▸ Colored object listings:
>>>>

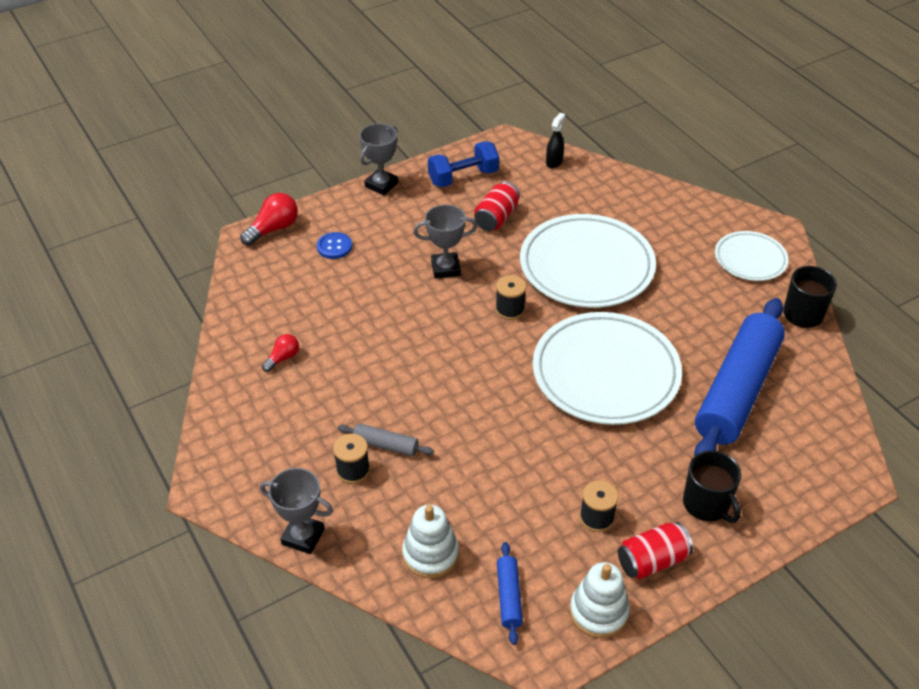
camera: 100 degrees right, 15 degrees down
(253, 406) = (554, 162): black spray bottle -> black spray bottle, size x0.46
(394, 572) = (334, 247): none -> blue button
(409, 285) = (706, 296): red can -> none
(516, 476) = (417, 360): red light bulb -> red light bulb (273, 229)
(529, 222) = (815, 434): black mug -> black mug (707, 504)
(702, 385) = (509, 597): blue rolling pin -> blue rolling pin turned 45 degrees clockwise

<<<<

▸ Problem description:
Reproduce the data word for word, excluding its pictures.

▸ Output:
camera: 100 degrees right, 15 degrees down
(253, 406) = (554, 162): black spray bottle -> black spray bottle, size x0.46
(394, 572) = (334, 247): none -> blue button
(409, 285) = (706, 296): red can -> none
(516, 476) = (417, 360): red light bulb -> red light bulb (273, 229)
(529, 222) = (815, 434): black mug -> black mug (707, 504)
(702, 385) = (509, 597): blue rolling pin -> blue rolling pin turned 45 degrees clockwise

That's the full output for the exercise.